Please write out only the lines from the line with "black fork: 1 -> 3" to the line with "turquoise rocket: 1 -> 4", inclusive, exactly as they stand below, without the pictures.

Stored data entries
—————

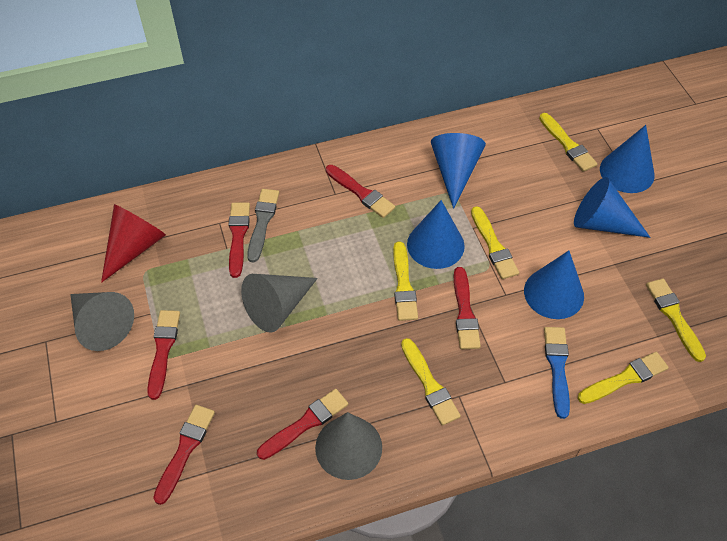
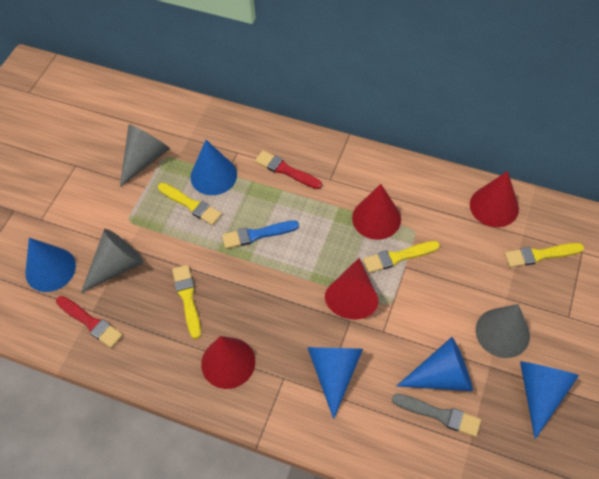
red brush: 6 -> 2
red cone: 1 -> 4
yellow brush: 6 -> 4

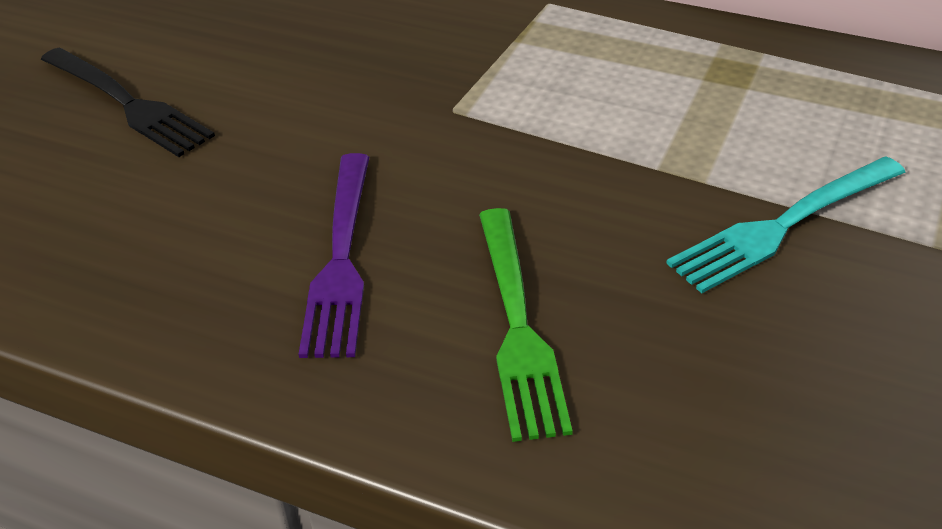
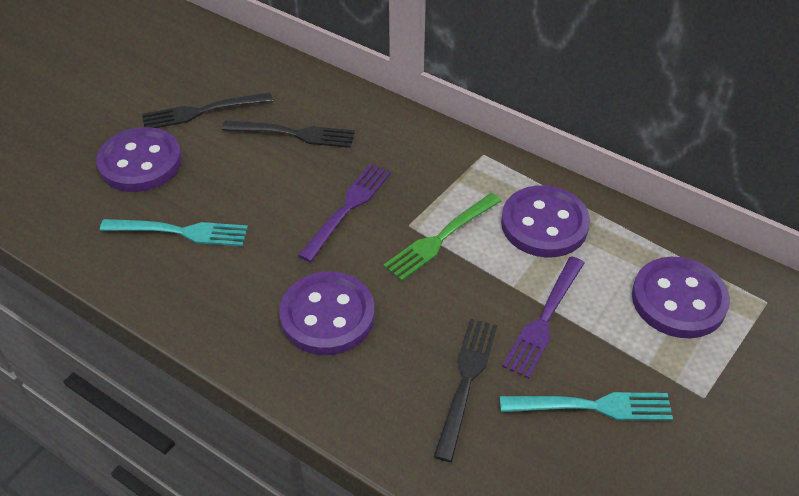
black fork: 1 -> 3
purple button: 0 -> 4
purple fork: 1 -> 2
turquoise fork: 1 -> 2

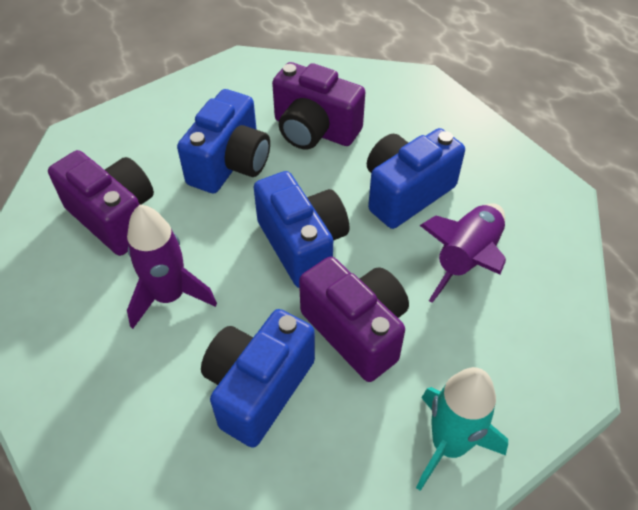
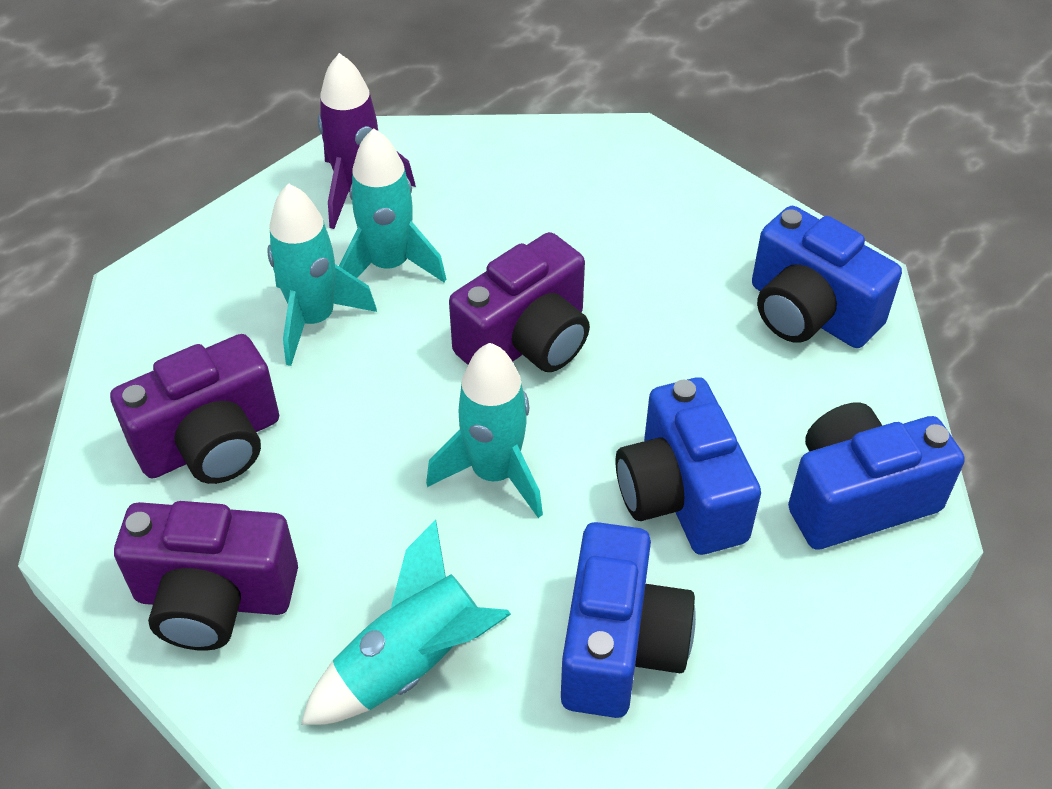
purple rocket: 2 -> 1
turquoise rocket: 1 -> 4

—————

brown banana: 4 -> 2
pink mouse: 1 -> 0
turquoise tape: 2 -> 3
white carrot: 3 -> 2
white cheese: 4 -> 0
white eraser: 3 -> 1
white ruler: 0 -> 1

—————

__Solution to this task__
black fork: 1 -> 3
purple button: 0 -> 4
purple fork: 1 -> 2
turquoise fork: 1 -> 2

purple rocket: 2 -> 1
turquoise rocket: 1 -> 4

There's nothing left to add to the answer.